▸ **Exercise details**
An exact copy is the goal: every line from the one containing "relocated | pera" to the end of the material below, pictures excluded.

** Opening Dataset block **

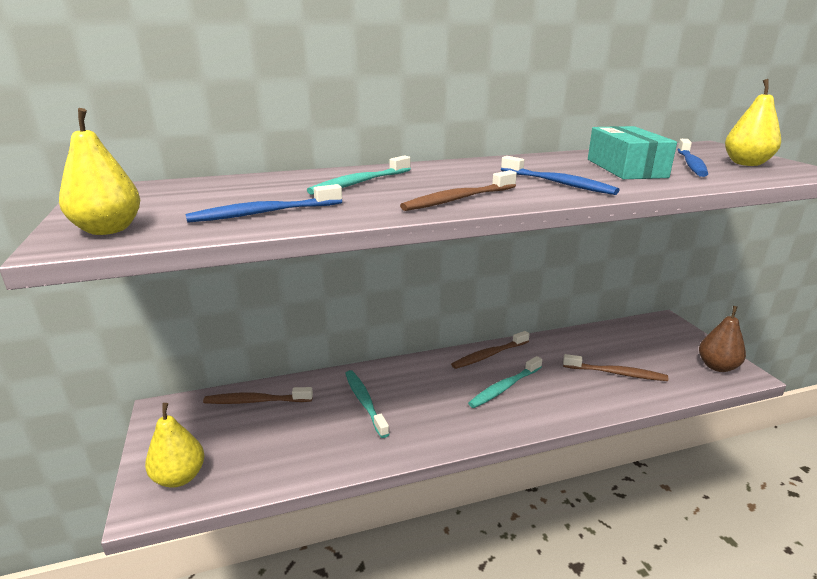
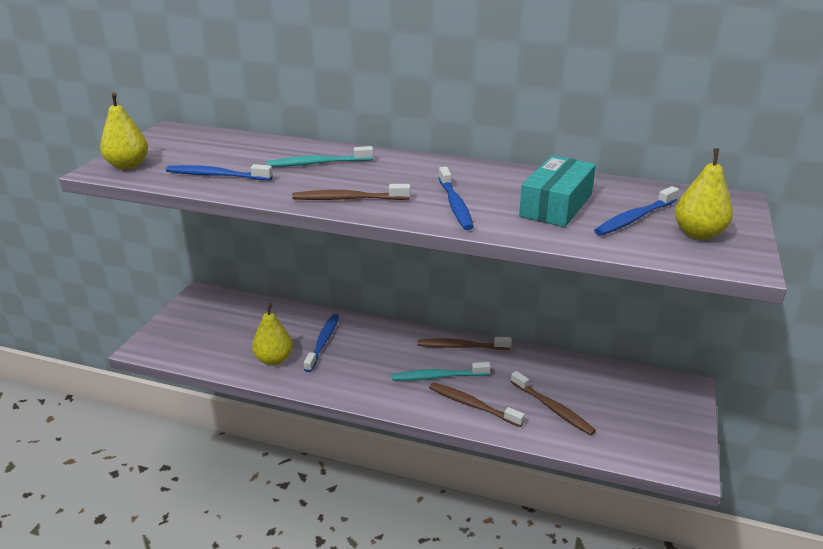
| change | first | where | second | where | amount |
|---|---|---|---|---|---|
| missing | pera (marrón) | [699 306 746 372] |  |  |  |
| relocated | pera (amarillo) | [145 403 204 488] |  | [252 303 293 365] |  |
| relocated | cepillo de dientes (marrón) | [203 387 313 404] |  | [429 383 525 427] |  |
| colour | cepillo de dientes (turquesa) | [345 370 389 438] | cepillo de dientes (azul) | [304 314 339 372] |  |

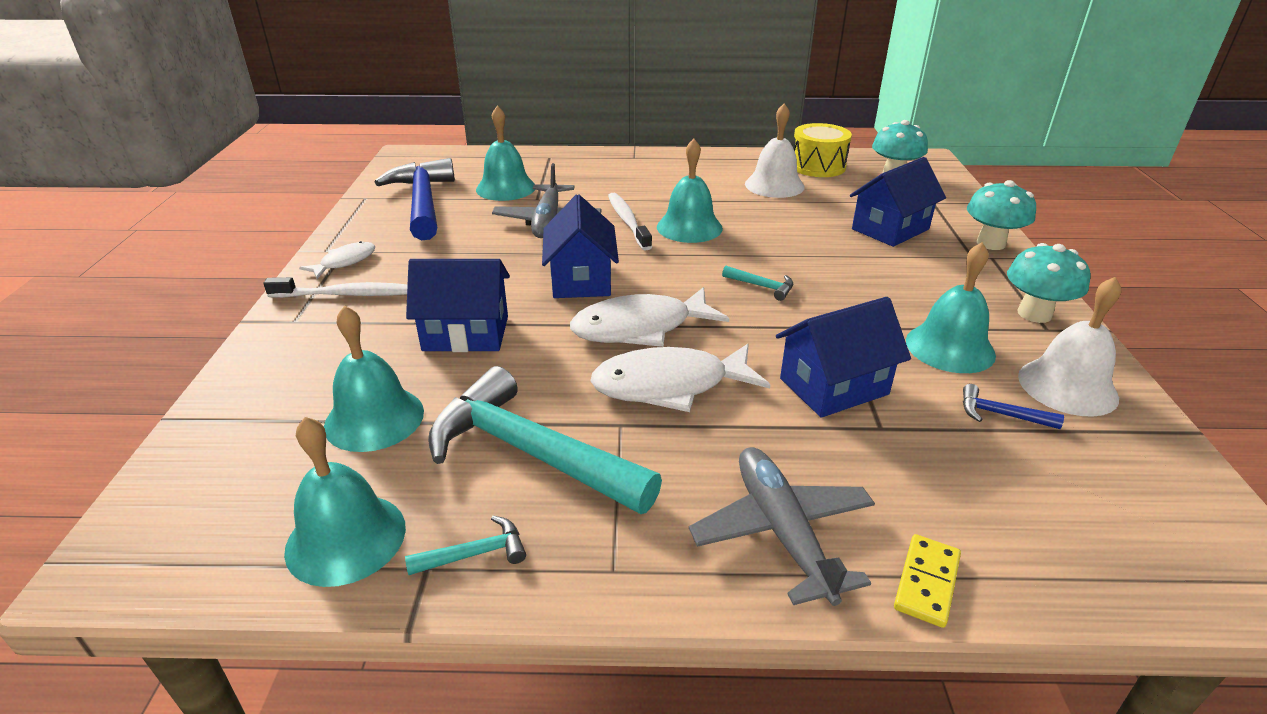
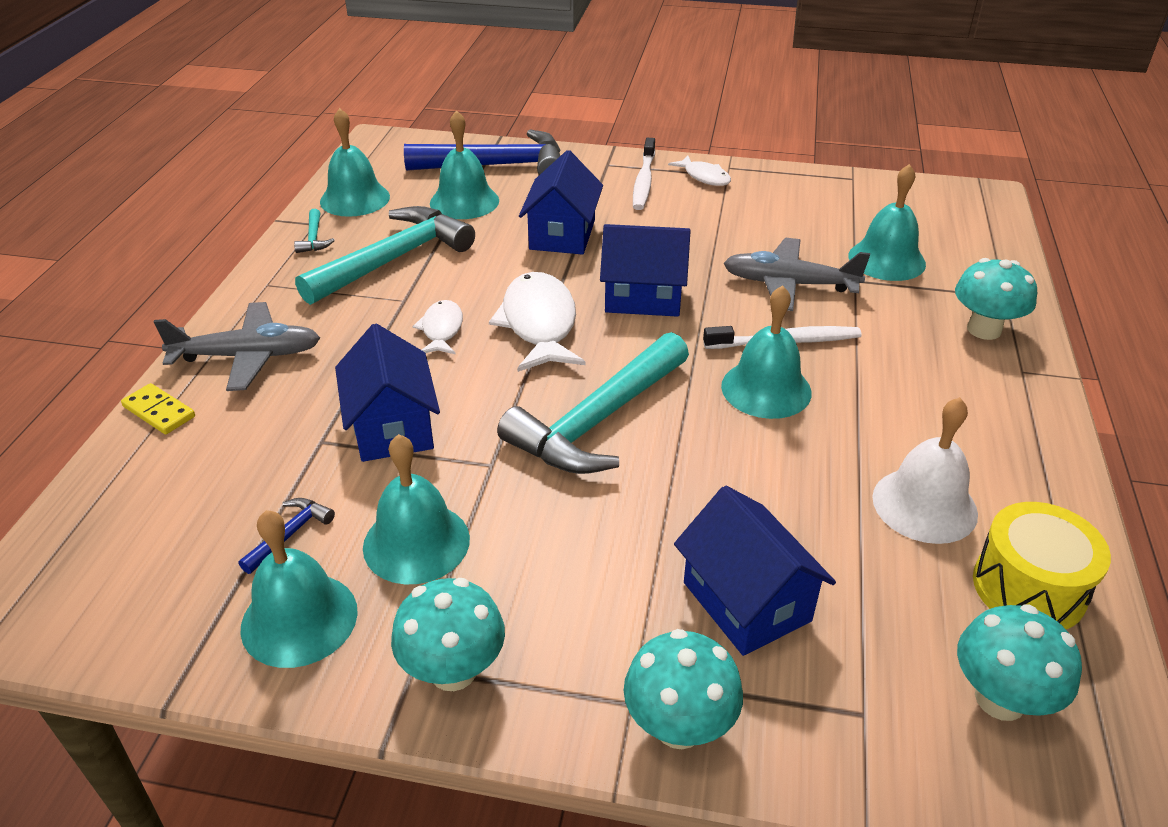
| change | first | where | second | where | amount |
|---|---|---|---|---|---|
| appeared |  |  | seta (turquesa) | [955 258 1037 340] |  |
| relocated | martillo (azul) | [375 158 455 240] |  | [404 130 561 175] |  |
| colour | campana (blanco) | [1018 277 1121 417] | campana (turquesa) | [240 510 358 668] |  |
| size | pez (blanco) | [590 344 770 412] |  | [413 300 463 354] | x0.55 |
| size | martillo (turquesa) | [722 266 793 301] |  | [497 332 689 474] | x2.49 |

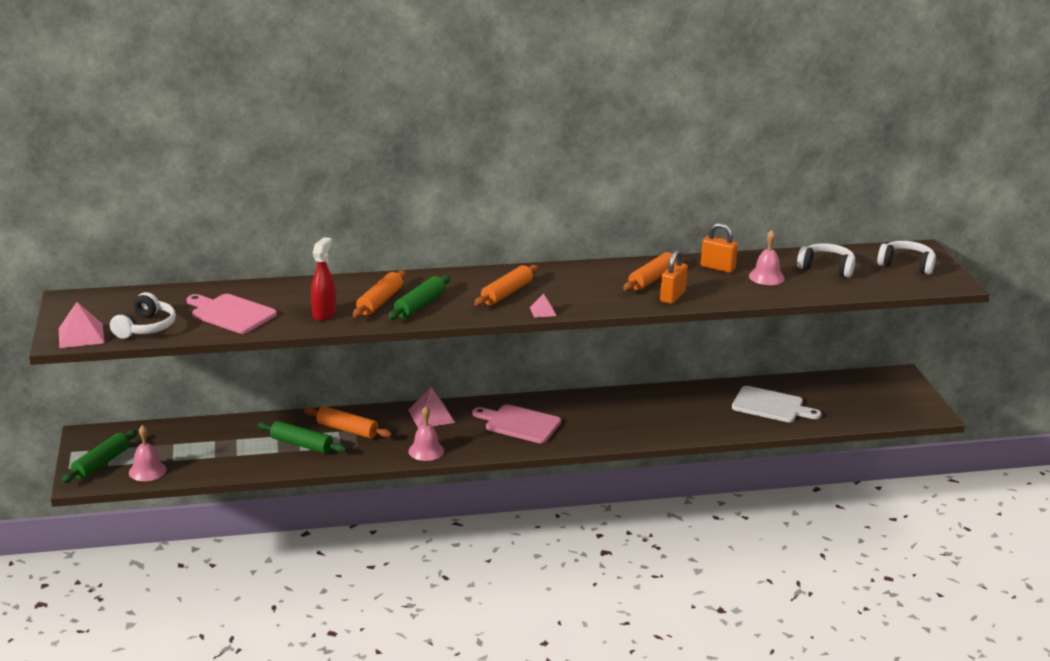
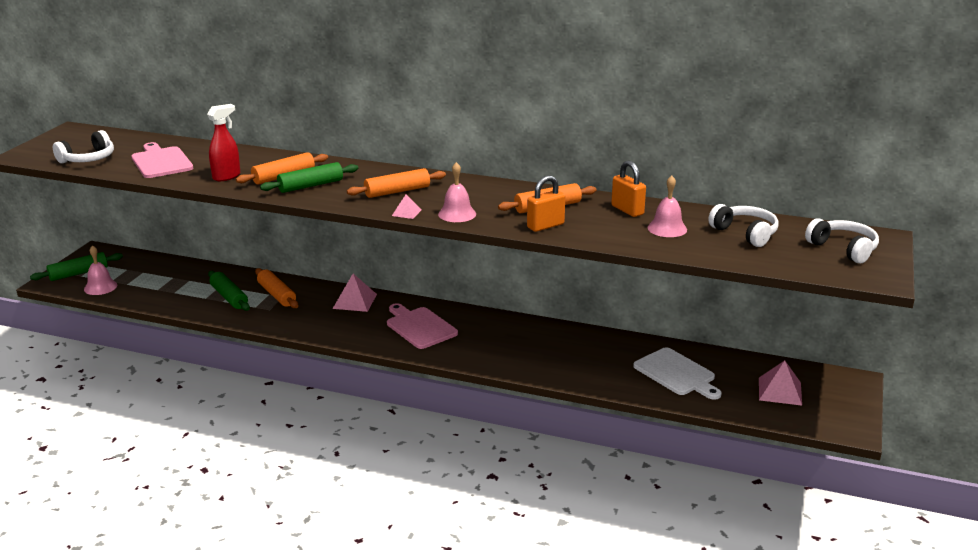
| change | first | where | second | where | amount |
|---|---|---|---|---|---|
| relocated | pirámide (rosa) | [59 302 105 348] |  | [759 360 802 406] |  |
| relocated | campana (rosa) | [408 406 444 461] |  | [438 162 476 222] |  |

** Closing Dataset block **

▸ **Answer for this exercise**
| relocated | pera (amarillo) | [145 403 204 488] |  | [252 303 293 365] |  |
| relocated | cepillo de dientes (marrón) | [203 387 313 404] |  | [429 383 525 427] |  |
| colour | cepillo de dientes (turquesa) | [345 370 389 438] | cepillo de dientes (azul) | [304 314 339 372] |  |

| change | first | where | second | where | amount |
|---|---|---|---|---|---|
| appeared |  |  | seta (turquesa) | [955 258 1037 340] |  |
| relocated | martillo (azul) | [375 158 455 240] |  | [404 130 561 175] |  |
| colour | campana (blanco) | [1018 277 1121 417] | campana (turquesa) | [240 510 358 668] |  |
| size | pez (blanco) | [590 344 770 412] |  | [413 300 463 354] | x0.55 |
| size | martillo (turquesa) | [722 266 793 301] |  | [497 332 689 474] | x2.49 |

| change | first | where | second | where | amount |
|---|---|---|---|---|---|
| relocated | pirámide (rosa) | [59 302 105 348] |  | [759 360 802 406] |  |
| relocated | campana (rosa) | [408 406 444 461] |  | [438 162 476 222] |  |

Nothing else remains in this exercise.